[PROBLEM]:
Repeat the lines below exactly as written, please, from the line with "T1: PMOS AO3401" to the line with "D7: schottky SS14", both lines included, and no others.

Revision tracking records:
....................

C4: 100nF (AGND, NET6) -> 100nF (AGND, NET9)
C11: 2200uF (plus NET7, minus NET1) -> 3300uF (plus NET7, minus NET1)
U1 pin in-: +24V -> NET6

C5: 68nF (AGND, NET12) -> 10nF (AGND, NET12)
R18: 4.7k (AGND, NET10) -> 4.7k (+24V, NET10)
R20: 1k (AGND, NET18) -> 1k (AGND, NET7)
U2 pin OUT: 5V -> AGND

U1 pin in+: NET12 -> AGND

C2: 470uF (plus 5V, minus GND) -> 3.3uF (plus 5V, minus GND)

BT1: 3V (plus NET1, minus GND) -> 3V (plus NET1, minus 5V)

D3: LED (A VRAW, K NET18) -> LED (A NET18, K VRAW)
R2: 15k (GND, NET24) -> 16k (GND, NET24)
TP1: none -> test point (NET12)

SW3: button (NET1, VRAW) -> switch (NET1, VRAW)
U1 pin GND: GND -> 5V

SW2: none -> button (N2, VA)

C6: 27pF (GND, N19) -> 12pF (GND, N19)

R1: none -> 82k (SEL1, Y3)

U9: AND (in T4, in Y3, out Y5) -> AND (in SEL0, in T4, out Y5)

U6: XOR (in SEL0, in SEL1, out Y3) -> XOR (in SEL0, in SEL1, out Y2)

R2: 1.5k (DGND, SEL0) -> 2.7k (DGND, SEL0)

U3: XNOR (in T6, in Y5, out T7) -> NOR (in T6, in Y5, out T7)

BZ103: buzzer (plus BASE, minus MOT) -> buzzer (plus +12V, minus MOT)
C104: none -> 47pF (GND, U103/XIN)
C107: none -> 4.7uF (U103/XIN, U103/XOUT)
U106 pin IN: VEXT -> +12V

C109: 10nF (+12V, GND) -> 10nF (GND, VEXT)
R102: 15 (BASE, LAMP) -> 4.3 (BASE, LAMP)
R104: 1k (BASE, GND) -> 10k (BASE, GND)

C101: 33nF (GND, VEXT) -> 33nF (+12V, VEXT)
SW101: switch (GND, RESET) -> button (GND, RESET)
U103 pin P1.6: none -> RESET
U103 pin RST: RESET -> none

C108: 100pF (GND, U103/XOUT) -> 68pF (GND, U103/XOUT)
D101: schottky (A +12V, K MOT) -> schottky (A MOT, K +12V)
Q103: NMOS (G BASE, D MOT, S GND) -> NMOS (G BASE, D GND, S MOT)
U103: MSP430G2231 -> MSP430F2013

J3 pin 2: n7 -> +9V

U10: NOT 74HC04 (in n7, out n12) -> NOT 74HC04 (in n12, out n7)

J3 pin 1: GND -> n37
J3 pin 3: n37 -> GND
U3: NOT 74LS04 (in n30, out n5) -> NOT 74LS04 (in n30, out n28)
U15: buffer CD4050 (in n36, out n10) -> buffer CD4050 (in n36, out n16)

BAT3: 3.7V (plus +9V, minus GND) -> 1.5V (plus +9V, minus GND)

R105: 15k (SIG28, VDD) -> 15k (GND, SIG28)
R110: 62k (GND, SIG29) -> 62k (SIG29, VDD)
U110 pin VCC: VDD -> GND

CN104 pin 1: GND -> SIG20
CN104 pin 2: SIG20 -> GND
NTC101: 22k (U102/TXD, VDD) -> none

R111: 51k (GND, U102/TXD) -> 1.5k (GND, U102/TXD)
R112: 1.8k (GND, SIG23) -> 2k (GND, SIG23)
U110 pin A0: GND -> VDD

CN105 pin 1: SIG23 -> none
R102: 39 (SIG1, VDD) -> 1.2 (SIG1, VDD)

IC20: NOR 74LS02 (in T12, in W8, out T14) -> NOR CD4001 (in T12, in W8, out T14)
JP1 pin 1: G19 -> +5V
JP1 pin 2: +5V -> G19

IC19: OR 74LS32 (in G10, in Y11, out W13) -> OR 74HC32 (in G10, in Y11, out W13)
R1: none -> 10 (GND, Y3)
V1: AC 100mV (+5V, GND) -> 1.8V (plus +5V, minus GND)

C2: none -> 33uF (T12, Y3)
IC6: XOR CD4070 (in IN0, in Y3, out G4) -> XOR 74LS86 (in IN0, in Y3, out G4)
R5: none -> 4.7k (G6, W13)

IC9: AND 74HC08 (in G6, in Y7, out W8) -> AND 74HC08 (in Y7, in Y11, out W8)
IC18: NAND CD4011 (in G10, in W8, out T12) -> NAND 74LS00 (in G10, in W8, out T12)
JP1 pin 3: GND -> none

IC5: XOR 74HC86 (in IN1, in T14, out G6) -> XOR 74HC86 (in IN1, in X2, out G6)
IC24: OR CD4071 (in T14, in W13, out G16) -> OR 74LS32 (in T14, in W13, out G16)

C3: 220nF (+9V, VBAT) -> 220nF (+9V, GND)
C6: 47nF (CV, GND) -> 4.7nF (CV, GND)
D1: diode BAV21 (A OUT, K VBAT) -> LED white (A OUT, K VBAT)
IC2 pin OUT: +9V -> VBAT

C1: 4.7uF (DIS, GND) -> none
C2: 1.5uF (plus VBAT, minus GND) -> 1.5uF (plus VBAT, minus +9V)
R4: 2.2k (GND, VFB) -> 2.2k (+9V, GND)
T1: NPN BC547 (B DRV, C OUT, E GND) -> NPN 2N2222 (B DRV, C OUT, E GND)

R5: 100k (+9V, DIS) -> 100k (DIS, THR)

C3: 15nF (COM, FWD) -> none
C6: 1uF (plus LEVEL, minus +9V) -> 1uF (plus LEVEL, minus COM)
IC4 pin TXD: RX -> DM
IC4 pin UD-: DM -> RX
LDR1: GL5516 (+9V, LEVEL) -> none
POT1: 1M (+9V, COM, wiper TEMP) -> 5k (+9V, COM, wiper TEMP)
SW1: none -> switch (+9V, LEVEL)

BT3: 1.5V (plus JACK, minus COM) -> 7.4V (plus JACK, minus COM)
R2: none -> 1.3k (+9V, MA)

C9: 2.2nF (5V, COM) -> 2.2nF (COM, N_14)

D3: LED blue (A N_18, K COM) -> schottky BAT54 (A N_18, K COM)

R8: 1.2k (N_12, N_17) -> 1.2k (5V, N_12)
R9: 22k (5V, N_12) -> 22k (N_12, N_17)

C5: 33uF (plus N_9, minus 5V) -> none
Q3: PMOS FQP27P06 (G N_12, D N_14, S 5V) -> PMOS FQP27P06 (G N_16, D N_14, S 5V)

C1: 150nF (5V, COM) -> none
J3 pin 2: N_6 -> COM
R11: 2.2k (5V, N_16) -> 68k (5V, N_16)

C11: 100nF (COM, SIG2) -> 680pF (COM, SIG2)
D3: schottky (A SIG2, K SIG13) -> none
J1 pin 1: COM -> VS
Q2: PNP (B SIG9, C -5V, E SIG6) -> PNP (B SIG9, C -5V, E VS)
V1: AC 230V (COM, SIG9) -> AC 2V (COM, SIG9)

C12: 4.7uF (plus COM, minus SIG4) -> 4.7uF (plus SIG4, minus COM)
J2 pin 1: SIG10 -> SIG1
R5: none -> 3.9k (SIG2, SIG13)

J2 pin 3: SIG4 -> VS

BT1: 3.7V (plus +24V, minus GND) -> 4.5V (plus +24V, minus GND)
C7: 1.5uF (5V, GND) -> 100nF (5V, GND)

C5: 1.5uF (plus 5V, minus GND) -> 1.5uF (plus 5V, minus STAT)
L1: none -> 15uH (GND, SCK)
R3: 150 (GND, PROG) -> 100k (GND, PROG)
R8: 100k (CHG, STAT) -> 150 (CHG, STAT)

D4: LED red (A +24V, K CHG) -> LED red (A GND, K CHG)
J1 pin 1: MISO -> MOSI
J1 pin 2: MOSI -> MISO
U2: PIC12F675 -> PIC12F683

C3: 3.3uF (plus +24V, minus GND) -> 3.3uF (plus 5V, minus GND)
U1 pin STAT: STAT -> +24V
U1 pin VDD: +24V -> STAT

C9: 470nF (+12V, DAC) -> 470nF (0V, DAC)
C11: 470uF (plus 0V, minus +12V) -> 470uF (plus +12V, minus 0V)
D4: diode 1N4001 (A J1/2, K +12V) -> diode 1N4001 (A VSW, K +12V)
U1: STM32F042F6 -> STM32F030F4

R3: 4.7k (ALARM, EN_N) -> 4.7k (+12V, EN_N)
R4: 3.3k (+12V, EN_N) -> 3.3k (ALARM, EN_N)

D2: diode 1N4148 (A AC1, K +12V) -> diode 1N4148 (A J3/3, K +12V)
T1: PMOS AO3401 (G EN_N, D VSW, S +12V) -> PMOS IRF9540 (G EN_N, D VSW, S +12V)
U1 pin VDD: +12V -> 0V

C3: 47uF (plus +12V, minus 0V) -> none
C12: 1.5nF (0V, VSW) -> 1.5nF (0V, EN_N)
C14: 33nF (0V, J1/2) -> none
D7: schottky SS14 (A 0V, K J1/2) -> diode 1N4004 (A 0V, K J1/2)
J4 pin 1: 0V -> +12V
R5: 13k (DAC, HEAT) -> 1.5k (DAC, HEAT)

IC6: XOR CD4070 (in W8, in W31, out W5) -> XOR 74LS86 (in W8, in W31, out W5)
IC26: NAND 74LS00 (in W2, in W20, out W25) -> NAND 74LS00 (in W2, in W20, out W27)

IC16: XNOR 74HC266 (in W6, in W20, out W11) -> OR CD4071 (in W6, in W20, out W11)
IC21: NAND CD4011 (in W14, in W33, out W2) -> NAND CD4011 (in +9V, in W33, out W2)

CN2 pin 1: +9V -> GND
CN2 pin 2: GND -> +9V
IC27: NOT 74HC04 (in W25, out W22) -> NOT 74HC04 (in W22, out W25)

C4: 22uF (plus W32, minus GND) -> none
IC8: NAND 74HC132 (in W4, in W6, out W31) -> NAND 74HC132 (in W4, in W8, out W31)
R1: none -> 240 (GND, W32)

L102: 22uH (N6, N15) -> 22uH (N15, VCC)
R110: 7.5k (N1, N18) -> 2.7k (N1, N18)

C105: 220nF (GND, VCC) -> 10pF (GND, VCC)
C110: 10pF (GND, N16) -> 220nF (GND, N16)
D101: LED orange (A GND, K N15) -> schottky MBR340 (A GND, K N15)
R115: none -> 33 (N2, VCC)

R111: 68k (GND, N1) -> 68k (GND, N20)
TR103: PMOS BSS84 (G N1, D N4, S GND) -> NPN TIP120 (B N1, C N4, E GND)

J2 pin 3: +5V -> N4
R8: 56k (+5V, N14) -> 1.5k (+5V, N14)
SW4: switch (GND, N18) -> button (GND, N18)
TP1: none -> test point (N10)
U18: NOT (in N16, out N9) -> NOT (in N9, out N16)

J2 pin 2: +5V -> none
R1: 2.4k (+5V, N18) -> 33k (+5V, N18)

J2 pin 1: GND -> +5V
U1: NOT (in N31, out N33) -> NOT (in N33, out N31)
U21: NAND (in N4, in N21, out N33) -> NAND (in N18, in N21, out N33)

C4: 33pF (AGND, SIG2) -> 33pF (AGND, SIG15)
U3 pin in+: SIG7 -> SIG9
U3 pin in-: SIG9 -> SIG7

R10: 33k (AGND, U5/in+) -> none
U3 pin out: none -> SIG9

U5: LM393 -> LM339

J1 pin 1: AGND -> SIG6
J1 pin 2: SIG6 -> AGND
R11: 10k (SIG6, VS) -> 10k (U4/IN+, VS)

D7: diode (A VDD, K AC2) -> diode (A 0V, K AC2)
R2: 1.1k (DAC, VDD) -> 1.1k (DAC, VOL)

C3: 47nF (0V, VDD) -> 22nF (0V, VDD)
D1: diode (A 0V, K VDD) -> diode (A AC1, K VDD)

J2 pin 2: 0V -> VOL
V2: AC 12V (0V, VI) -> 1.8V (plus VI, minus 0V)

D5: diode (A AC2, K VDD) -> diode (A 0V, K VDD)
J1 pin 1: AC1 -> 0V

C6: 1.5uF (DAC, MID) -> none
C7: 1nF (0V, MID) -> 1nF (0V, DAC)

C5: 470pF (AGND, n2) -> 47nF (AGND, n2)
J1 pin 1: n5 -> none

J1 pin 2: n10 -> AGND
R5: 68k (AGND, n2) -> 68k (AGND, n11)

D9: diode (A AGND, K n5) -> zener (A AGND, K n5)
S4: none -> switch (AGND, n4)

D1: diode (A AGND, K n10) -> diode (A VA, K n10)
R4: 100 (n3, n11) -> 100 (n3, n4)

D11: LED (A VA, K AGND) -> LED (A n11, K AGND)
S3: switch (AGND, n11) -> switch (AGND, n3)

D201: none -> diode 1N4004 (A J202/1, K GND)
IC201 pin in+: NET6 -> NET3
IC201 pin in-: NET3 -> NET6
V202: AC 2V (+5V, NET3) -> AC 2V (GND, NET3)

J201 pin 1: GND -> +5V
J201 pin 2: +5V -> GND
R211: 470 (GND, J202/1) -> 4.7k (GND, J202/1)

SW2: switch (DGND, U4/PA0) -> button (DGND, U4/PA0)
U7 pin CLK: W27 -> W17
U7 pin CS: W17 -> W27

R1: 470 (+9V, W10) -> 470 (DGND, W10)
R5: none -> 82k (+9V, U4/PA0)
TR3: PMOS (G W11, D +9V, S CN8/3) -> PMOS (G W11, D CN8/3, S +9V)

....................

[WORKED SOLUTION]:
T1: PMOS AO3401 (G EN_N, D VSW, S +12V) -> PMOS IRF9540 (G EN_N, D VSW, S +12V)
U1 pin VDD: +12V -> 0V

C3: 47uF (plus +12V, minus 0V) -> none
C12: 1.5nF (0V, VSW) -> 1.5nF (0V, EN_N)
C14: 33nF (0V, J1/2) -> none
D7: schottky SS14 (A 0V, K J1/2) -> diode 1N4004 (A 0V, K J1/2)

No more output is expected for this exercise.